* Task description: Could you reproduce, from the records below, everything from the line with "SW106: none -> button (COM, D1)" down to the line with "U123: NAND 74HC132", keeping both of those lines and changing nothing?

* Exercise material:

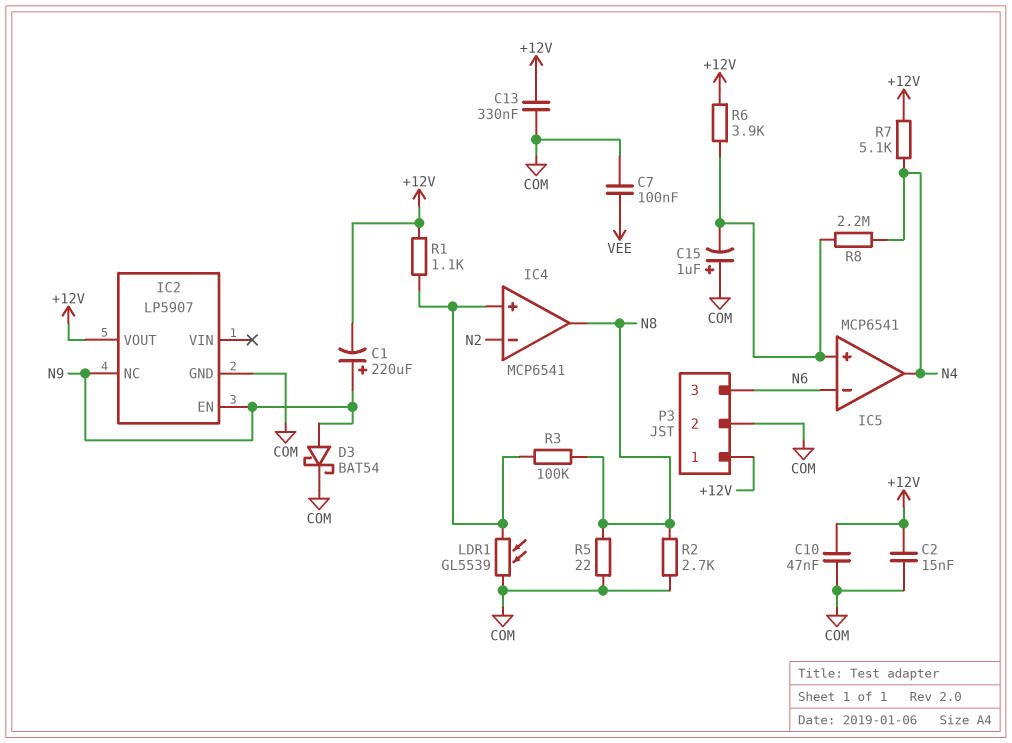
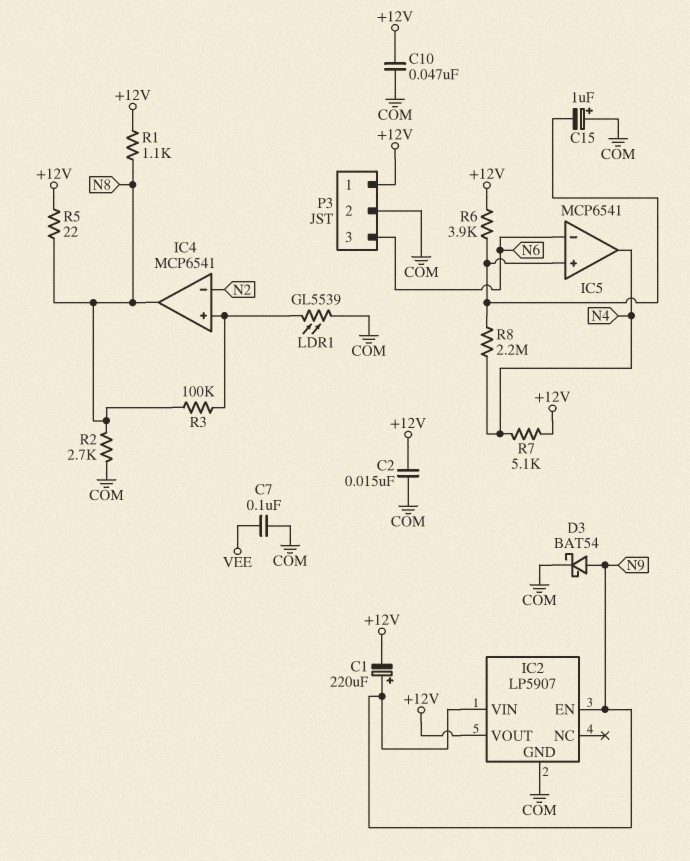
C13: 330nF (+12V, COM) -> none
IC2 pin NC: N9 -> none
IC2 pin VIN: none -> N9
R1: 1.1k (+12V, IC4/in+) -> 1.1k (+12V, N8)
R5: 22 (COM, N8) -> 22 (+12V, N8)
--
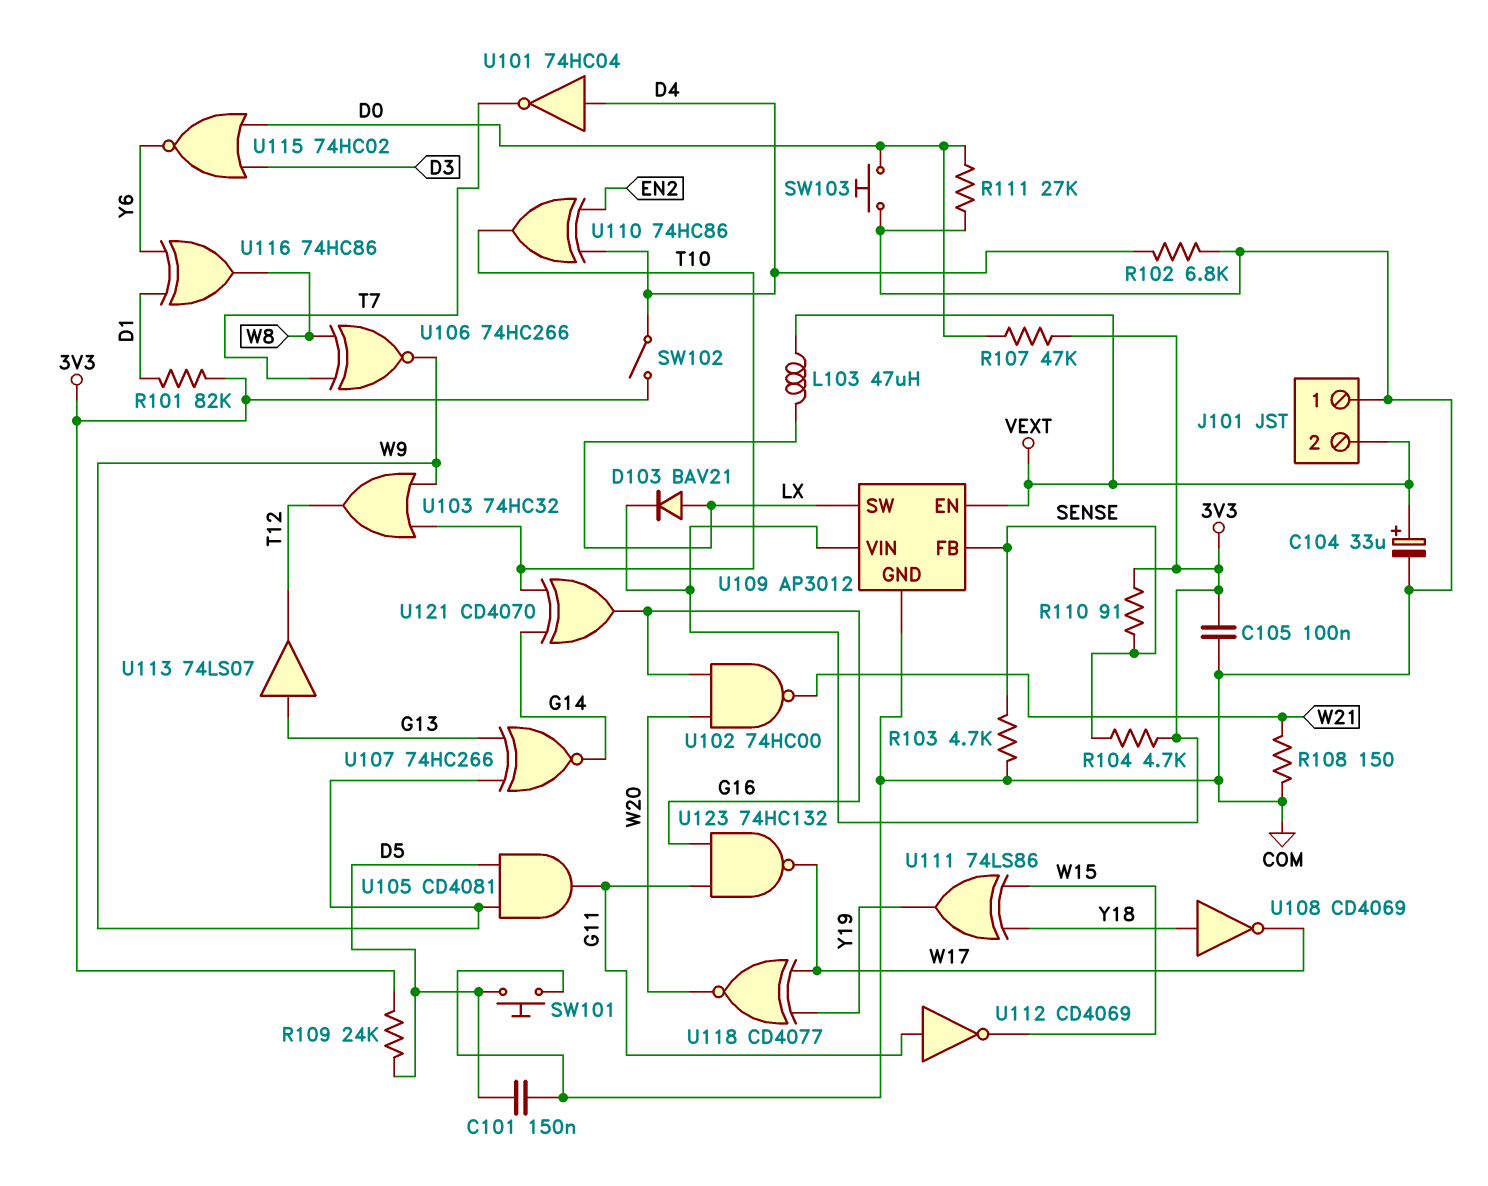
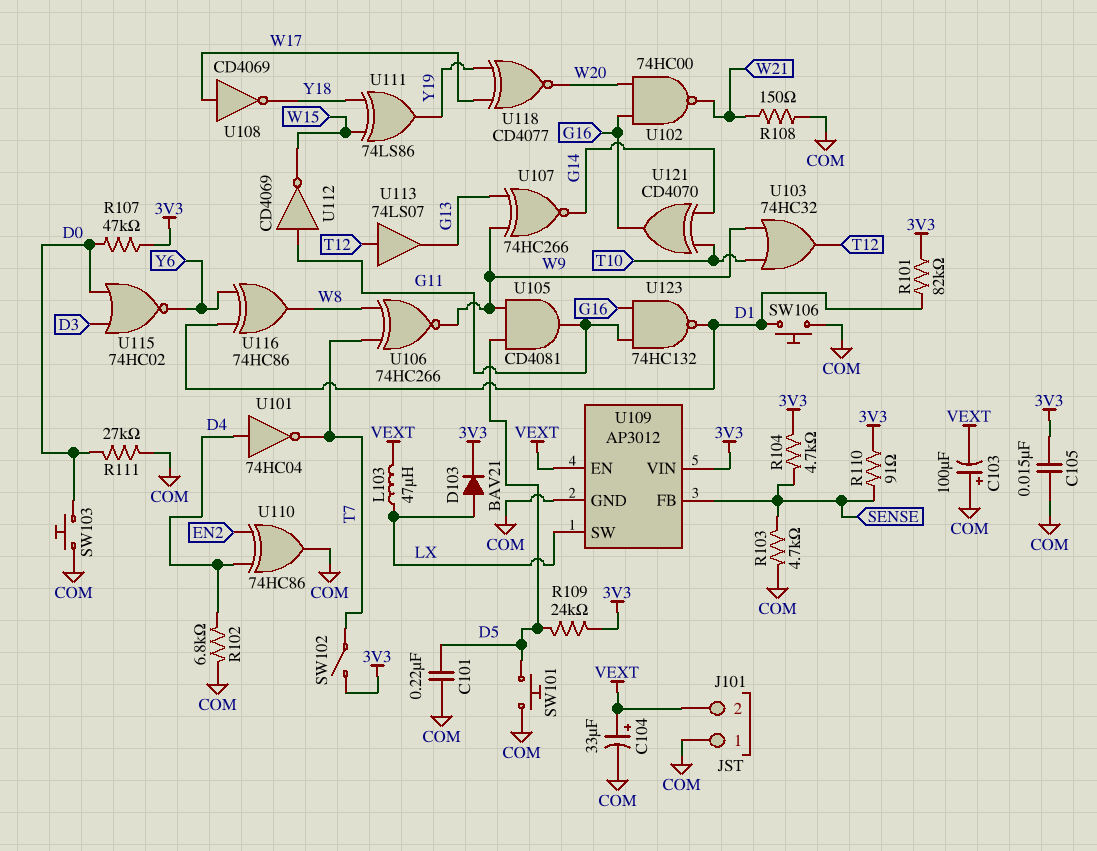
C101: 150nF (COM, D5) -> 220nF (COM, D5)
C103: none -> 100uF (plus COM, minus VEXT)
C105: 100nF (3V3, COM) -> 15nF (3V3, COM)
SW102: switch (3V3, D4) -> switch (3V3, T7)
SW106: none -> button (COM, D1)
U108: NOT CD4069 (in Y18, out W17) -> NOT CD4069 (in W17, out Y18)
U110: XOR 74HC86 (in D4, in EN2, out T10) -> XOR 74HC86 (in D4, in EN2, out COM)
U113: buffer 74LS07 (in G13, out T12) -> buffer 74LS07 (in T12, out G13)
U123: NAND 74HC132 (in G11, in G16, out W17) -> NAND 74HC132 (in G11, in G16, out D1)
--
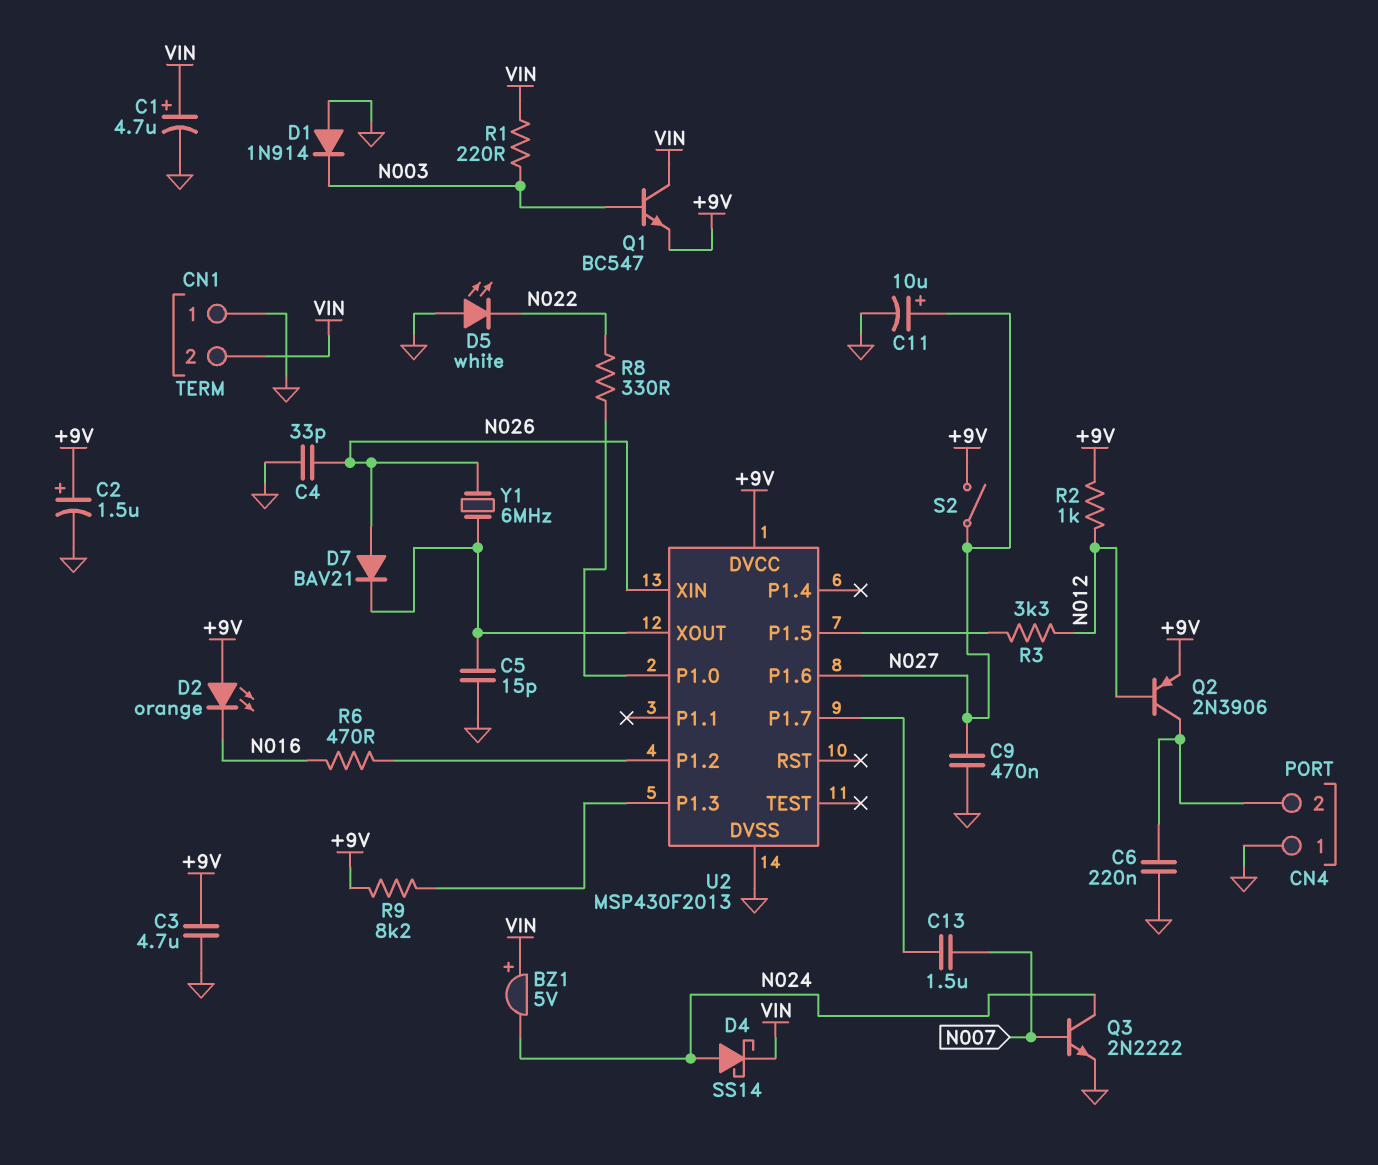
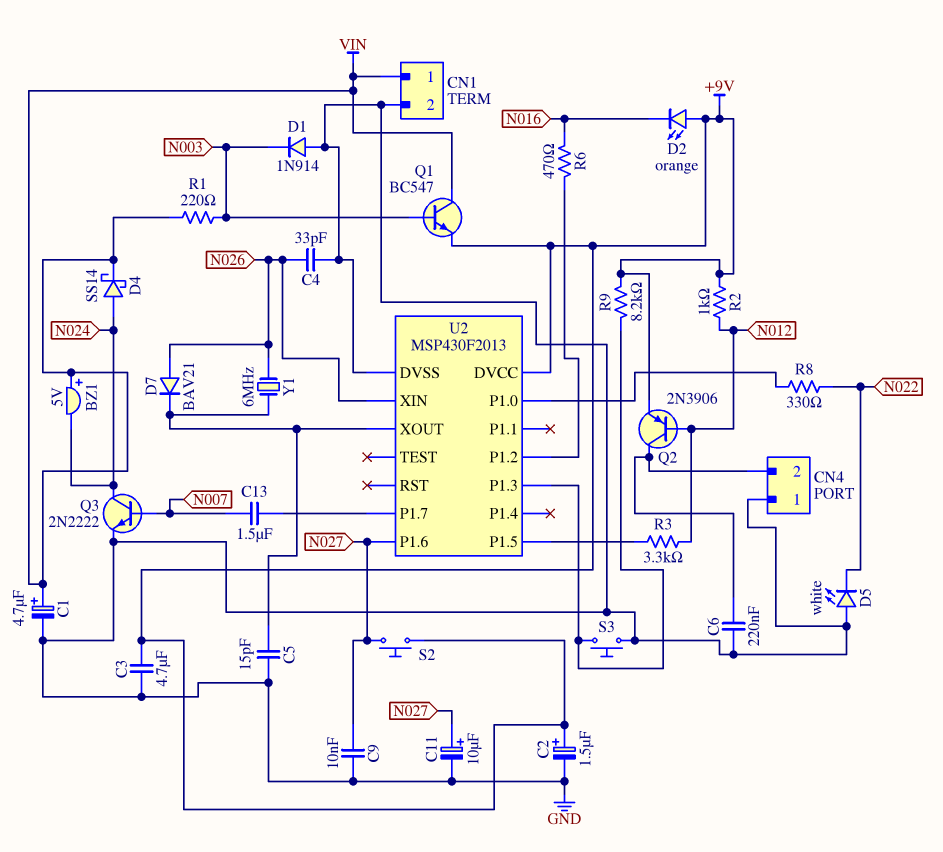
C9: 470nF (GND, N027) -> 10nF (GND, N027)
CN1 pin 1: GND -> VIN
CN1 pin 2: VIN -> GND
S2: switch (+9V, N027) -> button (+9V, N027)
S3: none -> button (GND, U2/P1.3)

* Your solution:
SW106: none -> button (COM, D1)
U108: NOT CD4069 (in Y18, out W17) -> NOT CD4069 (in W17, out Y18)
U110: XOR 74HC86 (in D4, in EN2, out T10) -> XOR 74HC86 (in D4, in EN2, out COM)
U113: buffer 74LS07 (in G13, out T12) -> buffer 74LS07 (in T12, out G13)
U123: NAND 74HC132 (in G11, in G16, out W17) -> NAND 74HC132 (in G11, in G16, out D1)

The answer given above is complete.